[Change detection outputs]
>>>

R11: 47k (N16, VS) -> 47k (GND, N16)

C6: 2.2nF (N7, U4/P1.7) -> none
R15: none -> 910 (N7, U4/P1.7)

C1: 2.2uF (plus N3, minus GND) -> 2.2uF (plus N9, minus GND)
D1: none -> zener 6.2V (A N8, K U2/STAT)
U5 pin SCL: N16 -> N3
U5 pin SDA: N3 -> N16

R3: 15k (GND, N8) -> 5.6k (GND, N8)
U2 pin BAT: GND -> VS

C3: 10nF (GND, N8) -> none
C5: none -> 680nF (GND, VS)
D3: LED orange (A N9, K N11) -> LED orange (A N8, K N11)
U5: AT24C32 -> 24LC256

<<<
>>>

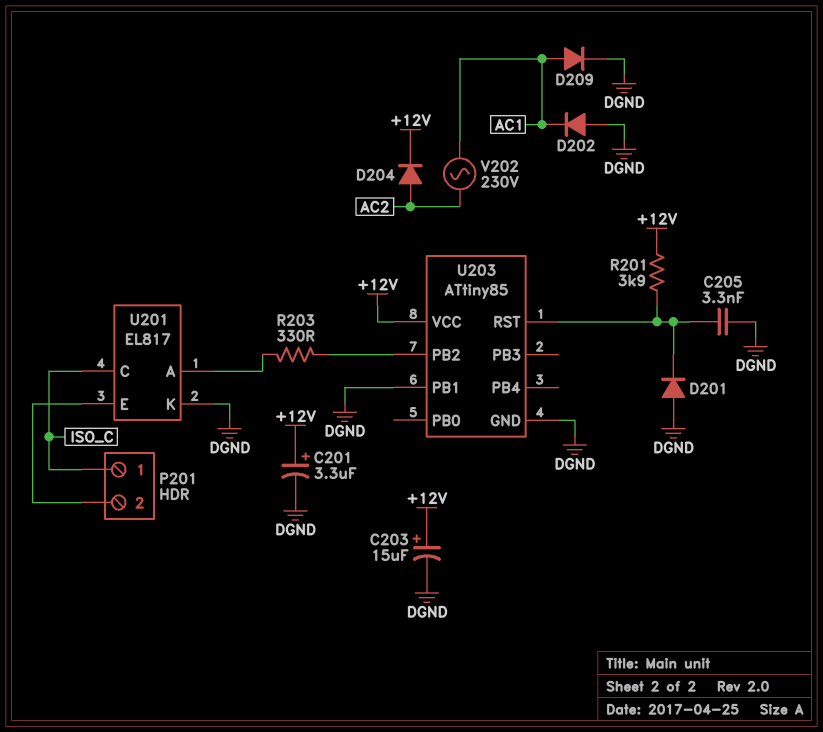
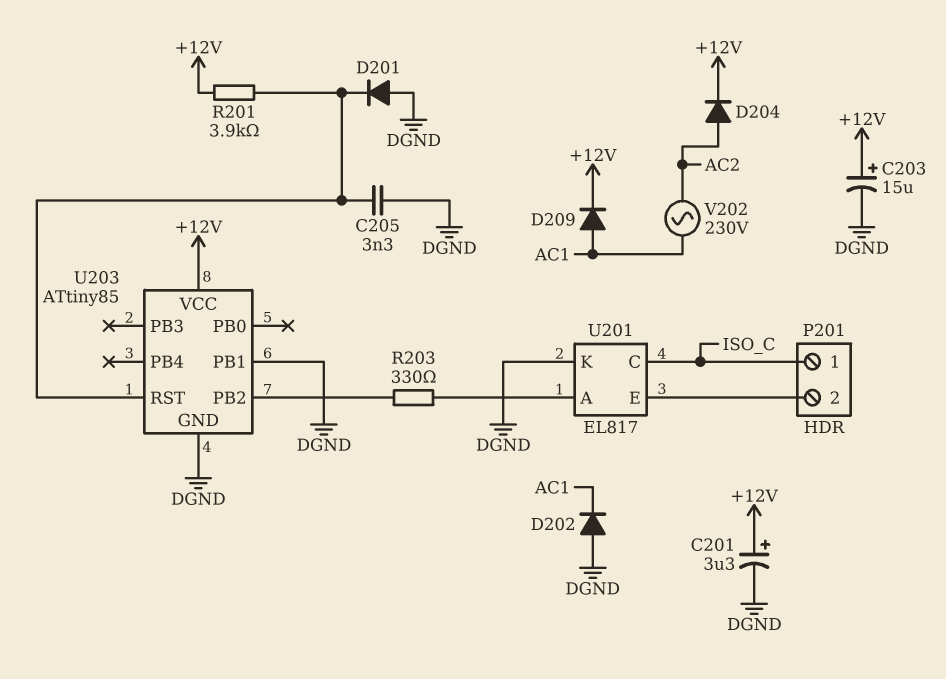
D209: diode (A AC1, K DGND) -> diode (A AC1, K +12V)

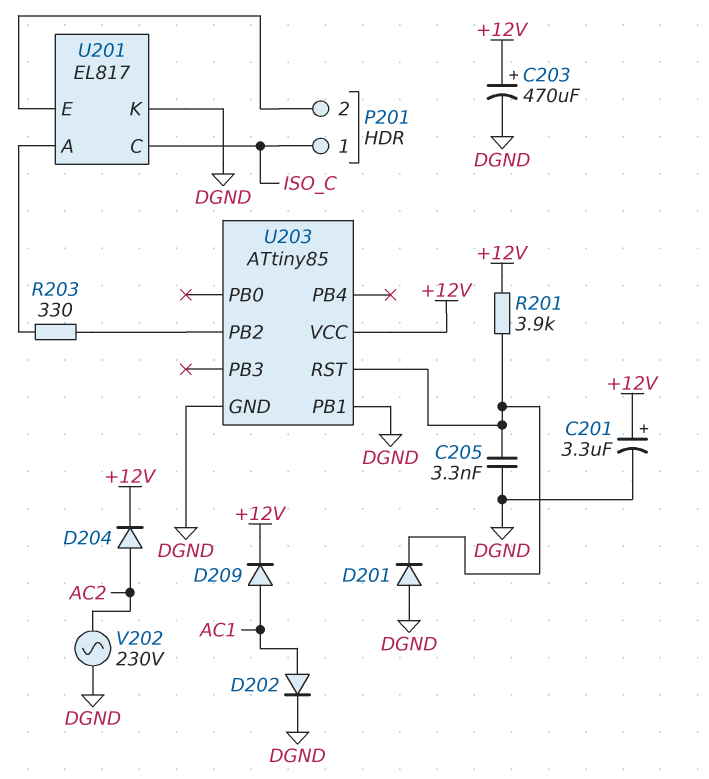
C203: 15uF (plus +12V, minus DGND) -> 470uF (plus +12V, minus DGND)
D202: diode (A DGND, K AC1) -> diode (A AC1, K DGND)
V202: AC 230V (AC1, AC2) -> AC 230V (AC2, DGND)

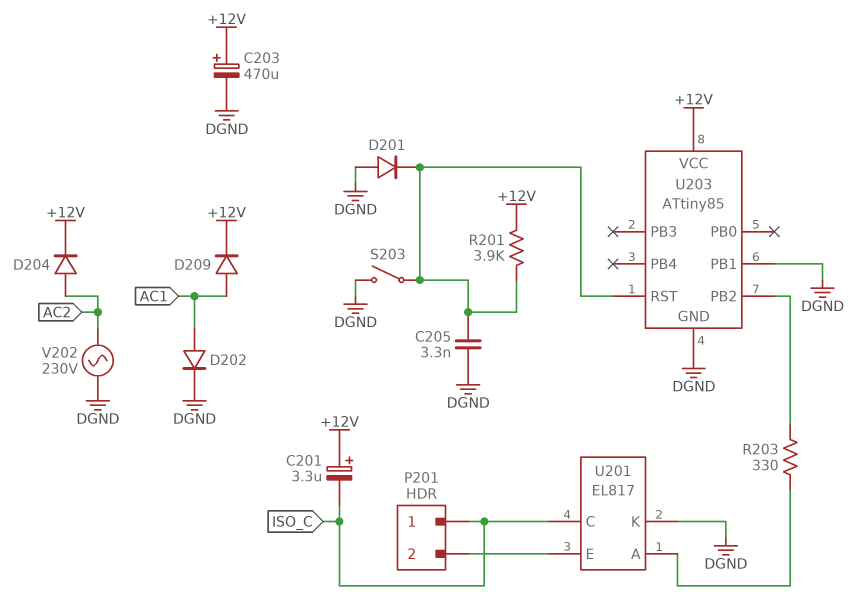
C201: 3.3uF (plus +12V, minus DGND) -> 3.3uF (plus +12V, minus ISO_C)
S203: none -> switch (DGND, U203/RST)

<<<
>>>

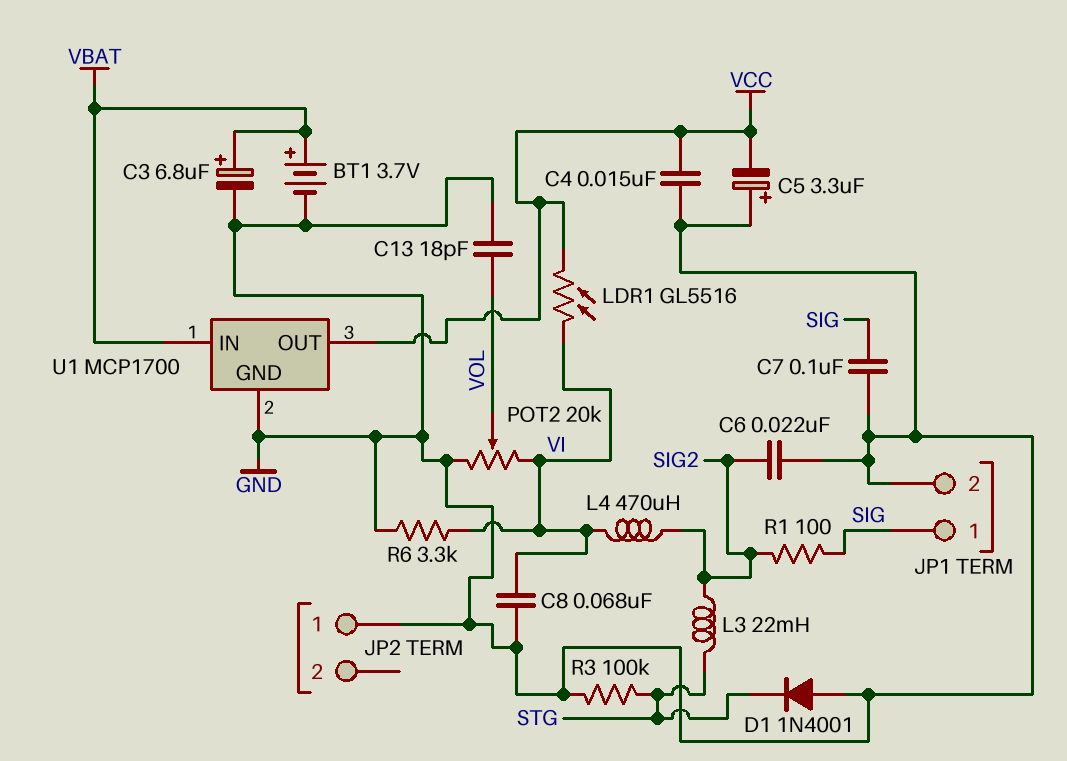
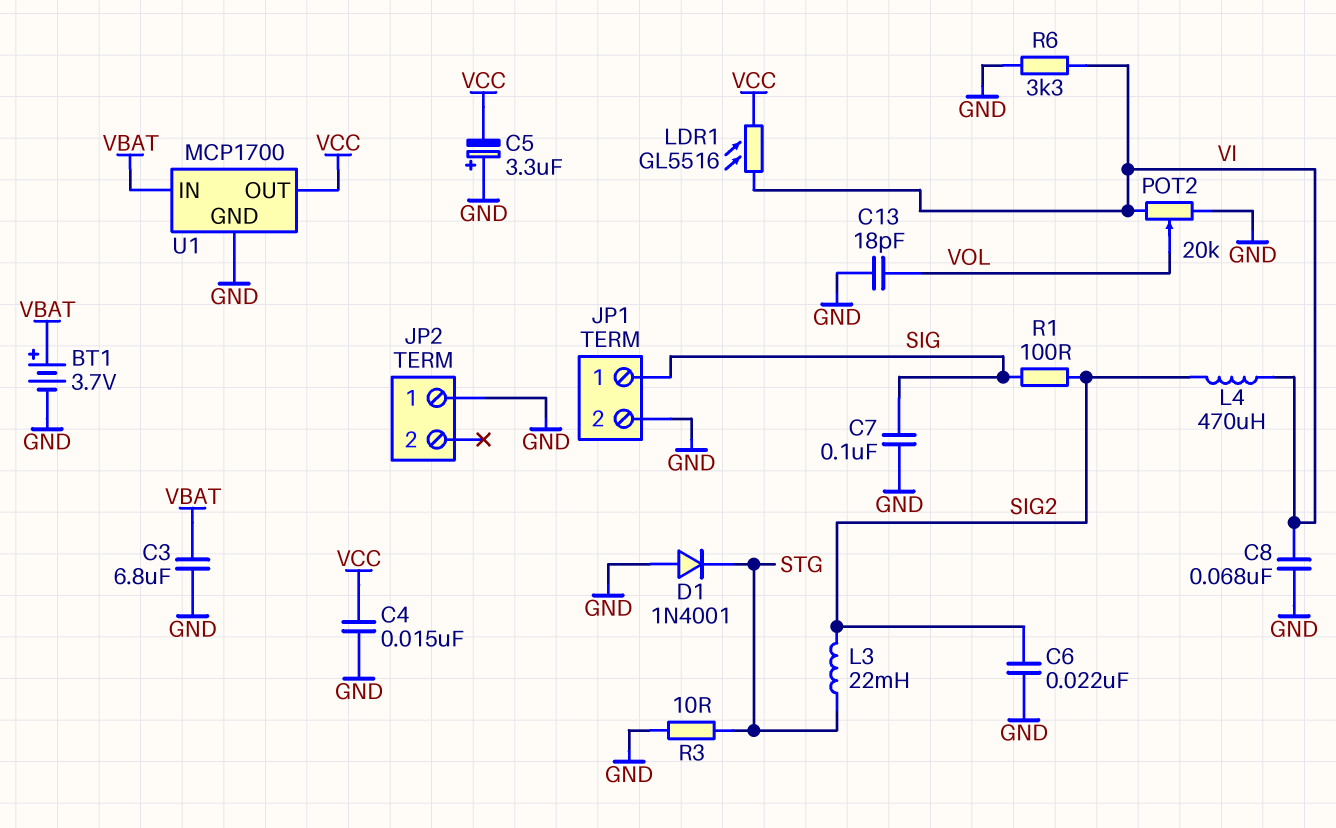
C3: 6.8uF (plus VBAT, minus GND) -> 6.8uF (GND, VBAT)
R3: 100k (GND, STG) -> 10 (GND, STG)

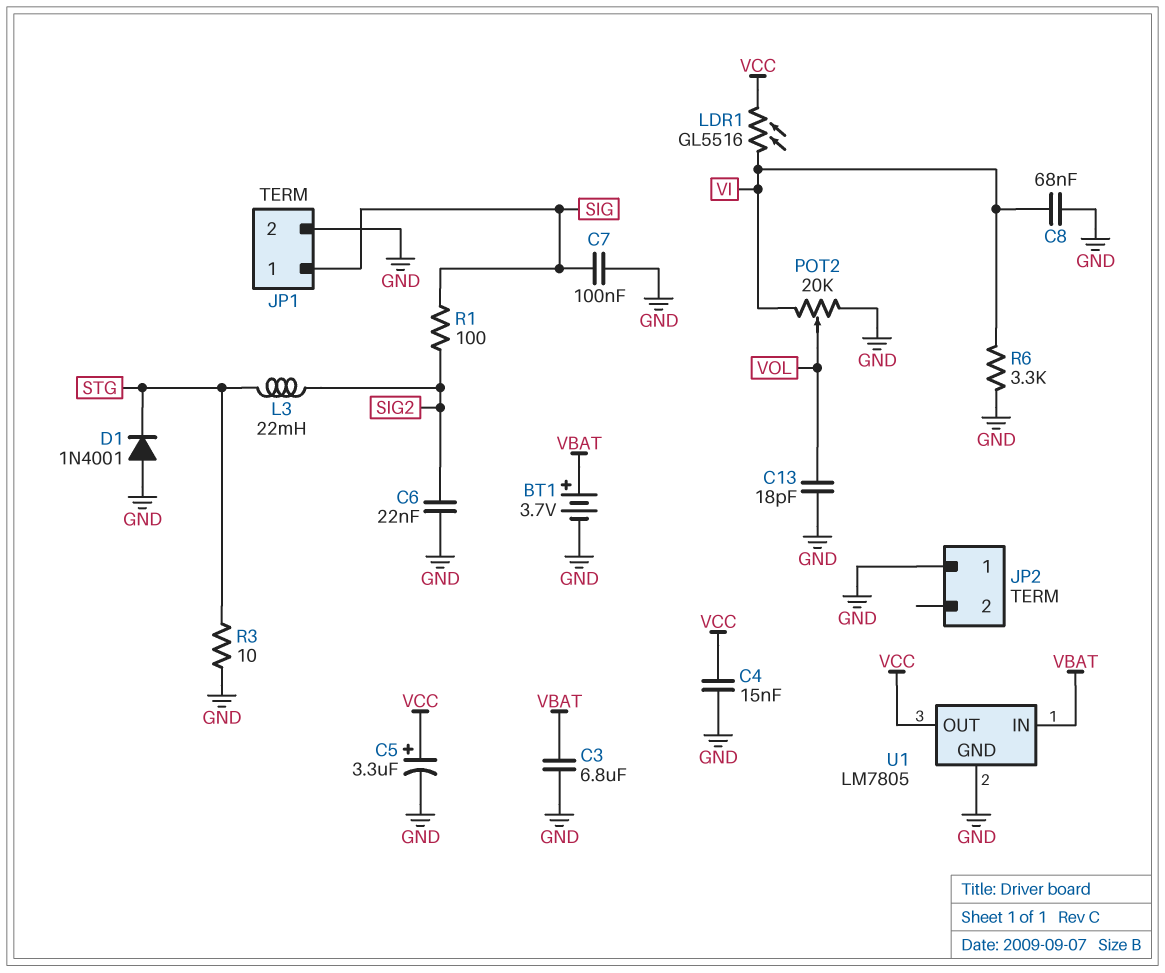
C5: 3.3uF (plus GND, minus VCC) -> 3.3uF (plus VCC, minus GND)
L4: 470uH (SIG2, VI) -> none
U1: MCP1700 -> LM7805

<<<

ABOUT THIS EXERCISE: The answer must consist of every line above that contains the word "minus".

EXPECTED OUTPUT:
C1: 2.2uF (plus N3, minus GND) -> 2.2uF (plus N9, minus GND)
C203: 15uF (plus +12V, minus DGND) -> 470uF (plus +12V, minus DGND)
C201: 3.3uF (plus +12V, minus DGND) -> 3.3uF (plus +12V, minus ISO_C)
C3: 6.8uF (plus VBAT, minus GND) -> 6.8uF (GND, VBAT)
C5: 3.3uF (plus GND, minus VCC) -> 3.3uF (plus VCC, minus GND)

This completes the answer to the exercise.